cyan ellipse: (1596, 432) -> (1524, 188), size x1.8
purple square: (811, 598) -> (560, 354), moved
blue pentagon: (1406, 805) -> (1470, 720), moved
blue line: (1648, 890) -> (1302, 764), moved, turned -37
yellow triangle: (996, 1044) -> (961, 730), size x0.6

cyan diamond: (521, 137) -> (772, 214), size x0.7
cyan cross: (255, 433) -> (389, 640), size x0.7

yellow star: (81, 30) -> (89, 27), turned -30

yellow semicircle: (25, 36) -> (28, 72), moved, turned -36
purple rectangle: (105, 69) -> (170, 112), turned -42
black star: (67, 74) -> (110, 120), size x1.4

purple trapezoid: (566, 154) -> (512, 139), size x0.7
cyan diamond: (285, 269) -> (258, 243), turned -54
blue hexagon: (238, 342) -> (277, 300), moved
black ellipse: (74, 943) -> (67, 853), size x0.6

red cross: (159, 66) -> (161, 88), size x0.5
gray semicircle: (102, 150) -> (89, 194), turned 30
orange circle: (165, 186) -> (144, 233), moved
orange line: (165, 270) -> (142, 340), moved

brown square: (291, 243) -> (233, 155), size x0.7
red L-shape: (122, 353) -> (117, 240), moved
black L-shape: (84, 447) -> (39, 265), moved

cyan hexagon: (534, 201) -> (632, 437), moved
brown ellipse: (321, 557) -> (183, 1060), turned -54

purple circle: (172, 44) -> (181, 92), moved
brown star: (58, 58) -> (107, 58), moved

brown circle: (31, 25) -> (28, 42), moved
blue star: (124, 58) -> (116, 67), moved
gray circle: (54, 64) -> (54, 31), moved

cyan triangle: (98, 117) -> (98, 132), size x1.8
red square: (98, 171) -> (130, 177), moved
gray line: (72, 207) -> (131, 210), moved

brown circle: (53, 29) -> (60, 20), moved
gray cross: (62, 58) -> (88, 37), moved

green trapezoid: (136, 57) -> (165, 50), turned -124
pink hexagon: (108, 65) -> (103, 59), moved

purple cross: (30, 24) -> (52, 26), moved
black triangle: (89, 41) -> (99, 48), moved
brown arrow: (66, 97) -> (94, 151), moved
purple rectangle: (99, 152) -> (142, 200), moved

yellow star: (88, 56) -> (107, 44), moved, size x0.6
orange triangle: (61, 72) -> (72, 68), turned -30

________________________

Retype all the data, changing nothing.

Reply to the task –
cyan ellipse: (1596, 432) -> (1524, 188), size x1.8
purple square: (811, 598) -> (560, 354), moved
blue pentagon: (1406, 805) -> (1470, 720), moved
blue line: (1648, 890) -> (1302, 764), moved, turned -37
yellow triangle: (996, 1044) -> (961, 730), size x0.6

cyan diamond: (521, 137) -> (772, 214), size x0.7
cyan cross: (255, 433) -> (389, 640), size x0.7

yellow star: (81, 30) -> (89, 27), turned -30

yellow semicircle: (25, 36) -> (28, 72), moved, turned -36
purple rectangle: (105, 69) -> (170, 112), turned -42
black star: (67, 74) -> (110, 120), size x1.4

purple trapezoid: (566, 154) -> (512, 139), size x0.7
cyan diamond: (285, 269) -> (258, 243), turned -54
blue hexagon: (238, 342) -> (277, 300), moved
black ellipse: (74, 943) -> (67, 853), size x0.6

red cross: (159, 66) -> (161, 88), size x0.5
gray semicircle: (102, 150) -> (89, 194), turned 30
orange circle: (165, 186) -> (144, 233), moved
orange line: (165, 270) -> (142, 340), moved

brown square: (291, 243) -> (233, 155), size x0.7
red L-shape: (122, 353) -> (117, 240), moved
black L-shape: (84, 447) -> (39, 265), moved

cyan hexagon: (534, 201) -> (632, 437), moved
brown ellipse: (321, 557) -> (183, 1060), turned -54

purple circle: (172, 44) -> (181, 92), moved
brown star: (58, 58) -> (107, 58), moved

brown circle: (31, 25) -> (28, 42), moved
blue star: (124, 58) -> (116, 67), moved
gray circle: (54, 64) -> (54, 31), moved

cyan triangle: (98, 117) -> (98, 132), size x1.8
red square: (98, 171) -> (130, 177), moved
gray line: (72, 207) -> (131, 210), moved

brown circle: (53, 29) -> (60, 20), moved
gray cross: (62, 58) -> (88, 37), moved

green trapezoid: (136, 57) -> (165, 50), turned -124
pink hexagon: (108, 65) -> (103, 59), moved

purple cross: (30, 24) -> (52, 26), moved
black triangle: (89, 41) -> (99, 48), moved
brown arrow: (66, 97) -> (94, 151), moved
purple rectangle: (99, 152) -> (142, 200), moved

yellow star: (88, 56) -> (107, 44), moved, size x0.6
orange triangle: (61, 72) -> (72, 68), turned -30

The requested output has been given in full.